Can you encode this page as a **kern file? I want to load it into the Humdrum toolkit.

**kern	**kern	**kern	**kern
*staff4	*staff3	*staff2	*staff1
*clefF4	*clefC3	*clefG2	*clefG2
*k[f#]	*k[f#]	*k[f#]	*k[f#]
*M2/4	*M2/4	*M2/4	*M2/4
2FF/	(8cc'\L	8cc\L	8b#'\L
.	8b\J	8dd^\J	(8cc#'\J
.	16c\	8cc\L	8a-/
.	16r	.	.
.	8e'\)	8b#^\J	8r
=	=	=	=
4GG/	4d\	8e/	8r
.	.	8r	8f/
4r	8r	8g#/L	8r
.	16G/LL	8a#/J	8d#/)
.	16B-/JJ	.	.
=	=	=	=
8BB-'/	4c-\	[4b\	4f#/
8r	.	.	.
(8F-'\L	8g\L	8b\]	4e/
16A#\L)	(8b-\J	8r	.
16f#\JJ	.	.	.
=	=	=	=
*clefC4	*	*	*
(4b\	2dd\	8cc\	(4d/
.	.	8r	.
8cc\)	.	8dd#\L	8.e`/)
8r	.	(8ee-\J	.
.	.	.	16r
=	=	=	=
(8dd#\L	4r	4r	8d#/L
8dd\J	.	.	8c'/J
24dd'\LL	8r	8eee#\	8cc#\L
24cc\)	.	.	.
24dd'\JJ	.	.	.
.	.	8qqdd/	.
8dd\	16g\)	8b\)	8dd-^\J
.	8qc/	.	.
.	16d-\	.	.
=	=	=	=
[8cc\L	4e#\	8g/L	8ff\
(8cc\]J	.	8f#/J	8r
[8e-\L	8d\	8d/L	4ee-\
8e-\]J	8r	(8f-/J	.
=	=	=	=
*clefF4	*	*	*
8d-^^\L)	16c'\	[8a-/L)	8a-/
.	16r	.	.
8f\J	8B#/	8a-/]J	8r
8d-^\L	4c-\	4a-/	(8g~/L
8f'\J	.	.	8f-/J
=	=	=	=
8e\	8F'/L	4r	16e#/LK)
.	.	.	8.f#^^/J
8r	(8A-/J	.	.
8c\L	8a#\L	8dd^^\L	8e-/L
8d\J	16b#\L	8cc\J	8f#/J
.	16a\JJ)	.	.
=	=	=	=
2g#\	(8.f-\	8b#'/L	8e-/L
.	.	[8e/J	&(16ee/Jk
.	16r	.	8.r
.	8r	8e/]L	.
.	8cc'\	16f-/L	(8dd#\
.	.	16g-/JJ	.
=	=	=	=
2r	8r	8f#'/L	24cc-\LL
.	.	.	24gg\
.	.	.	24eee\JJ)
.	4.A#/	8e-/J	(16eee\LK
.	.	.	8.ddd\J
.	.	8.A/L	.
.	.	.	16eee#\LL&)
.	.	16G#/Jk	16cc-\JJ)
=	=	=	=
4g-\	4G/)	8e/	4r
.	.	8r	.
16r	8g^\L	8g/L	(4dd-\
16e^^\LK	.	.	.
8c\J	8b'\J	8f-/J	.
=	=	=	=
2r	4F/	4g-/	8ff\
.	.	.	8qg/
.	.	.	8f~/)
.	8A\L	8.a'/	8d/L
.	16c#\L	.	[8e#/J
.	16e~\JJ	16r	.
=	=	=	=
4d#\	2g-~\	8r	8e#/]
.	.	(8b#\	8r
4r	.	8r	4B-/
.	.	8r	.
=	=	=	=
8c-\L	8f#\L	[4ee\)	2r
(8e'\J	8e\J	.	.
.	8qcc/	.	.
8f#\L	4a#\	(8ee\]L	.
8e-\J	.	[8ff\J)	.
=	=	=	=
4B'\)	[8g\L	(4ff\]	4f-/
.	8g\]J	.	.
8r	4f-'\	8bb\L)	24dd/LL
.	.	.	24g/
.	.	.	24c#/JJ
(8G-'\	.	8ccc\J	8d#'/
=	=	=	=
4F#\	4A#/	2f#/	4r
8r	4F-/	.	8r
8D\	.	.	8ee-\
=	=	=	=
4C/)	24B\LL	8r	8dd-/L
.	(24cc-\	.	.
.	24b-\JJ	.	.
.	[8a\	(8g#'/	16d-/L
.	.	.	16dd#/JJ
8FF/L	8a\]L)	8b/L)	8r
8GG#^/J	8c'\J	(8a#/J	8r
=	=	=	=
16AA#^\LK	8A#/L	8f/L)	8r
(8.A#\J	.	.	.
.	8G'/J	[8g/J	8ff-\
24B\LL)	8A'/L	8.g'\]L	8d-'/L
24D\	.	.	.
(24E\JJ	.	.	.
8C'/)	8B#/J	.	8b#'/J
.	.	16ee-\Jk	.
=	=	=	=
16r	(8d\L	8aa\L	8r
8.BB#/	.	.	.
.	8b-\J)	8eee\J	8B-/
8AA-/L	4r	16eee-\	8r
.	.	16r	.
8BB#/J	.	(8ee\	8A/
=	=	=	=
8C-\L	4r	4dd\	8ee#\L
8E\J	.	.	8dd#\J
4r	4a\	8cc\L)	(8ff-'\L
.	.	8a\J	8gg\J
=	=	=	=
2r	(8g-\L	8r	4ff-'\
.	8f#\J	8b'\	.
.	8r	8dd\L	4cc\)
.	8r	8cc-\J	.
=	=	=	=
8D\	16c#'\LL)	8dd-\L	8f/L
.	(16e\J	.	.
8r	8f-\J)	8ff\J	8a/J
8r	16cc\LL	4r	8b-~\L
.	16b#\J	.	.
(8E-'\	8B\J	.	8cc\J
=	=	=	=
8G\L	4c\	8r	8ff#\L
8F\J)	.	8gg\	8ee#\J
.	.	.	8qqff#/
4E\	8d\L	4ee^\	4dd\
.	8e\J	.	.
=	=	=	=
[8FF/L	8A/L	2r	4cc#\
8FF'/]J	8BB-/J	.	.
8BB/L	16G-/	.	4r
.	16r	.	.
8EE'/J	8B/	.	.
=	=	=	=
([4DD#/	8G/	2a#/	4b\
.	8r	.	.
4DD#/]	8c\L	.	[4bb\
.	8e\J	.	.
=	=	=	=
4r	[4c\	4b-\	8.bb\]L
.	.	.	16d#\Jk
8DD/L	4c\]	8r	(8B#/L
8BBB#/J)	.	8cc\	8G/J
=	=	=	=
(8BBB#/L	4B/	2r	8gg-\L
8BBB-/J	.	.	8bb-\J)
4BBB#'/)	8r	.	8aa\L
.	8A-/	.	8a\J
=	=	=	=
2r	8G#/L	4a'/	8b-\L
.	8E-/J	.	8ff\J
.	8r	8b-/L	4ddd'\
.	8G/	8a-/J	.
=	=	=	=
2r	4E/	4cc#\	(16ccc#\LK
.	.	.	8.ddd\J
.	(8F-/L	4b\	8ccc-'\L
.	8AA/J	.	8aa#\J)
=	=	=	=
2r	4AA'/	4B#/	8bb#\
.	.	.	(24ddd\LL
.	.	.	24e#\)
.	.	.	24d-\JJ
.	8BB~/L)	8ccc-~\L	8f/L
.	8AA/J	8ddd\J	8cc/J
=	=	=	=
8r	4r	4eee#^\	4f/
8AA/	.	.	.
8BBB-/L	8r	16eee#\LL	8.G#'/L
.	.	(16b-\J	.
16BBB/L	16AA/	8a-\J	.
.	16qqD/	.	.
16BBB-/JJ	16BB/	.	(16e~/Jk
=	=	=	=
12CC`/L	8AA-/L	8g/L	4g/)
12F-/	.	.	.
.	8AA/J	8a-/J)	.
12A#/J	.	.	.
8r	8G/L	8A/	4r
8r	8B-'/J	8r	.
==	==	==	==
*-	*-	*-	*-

• Direction
Which lines above contain the string "kern", matching case exactly? Pull out each of them in full.

• Result of this task
Can you encode this page as a **kern file? I want to load it into the Humdrum toolkit.
**kern	**kern	**kern	**kern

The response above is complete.